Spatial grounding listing
····················
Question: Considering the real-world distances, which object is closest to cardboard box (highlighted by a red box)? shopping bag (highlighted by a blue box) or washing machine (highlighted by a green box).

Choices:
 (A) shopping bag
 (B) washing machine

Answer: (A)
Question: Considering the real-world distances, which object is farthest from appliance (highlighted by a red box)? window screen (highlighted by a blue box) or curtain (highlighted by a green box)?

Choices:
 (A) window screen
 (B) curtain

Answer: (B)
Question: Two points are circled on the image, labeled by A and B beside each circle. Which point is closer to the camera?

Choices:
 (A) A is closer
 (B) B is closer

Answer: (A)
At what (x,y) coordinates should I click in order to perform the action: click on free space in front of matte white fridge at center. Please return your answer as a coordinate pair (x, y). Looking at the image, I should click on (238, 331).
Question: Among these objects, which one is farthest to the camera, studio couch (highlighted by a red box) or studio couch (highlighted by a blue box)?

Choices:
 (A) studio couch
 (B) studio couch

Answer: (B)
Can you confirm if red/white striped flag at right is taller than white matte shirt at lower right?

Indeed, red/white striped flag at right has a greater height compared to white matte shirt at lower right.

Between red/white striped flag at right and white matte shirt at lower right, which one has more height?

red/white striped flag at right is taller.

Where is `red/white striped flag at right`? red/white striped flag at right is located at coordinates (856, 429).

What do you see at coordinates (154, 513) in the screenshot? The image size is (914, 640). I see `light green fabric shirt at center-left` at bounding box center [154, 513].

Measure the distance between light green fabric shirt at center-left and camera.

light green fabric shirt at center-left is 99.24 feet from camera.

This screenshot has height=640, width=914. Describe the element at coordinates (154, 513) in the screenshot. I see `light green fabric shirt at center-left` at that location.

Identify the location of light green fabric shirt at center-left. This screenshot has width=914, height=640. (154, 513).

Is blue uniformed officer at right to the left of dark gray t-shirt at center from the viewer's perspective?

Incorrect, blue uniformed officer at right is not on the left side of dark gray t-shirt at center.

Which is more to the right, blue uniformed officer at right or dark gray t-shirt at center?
····················
What you have to do: Pick out every line in the listing above that contains the word "This", matching case exactly.

Task answer:
This screenshot has height=640, width=914. Describe the element at coordinates (154, 513) in the screenshot. I see `light green fabric shirt at center-left` at that location.
Identify the location of light green fabric shirt at center-left. This screenshot has width=914, height=640. (154, 513).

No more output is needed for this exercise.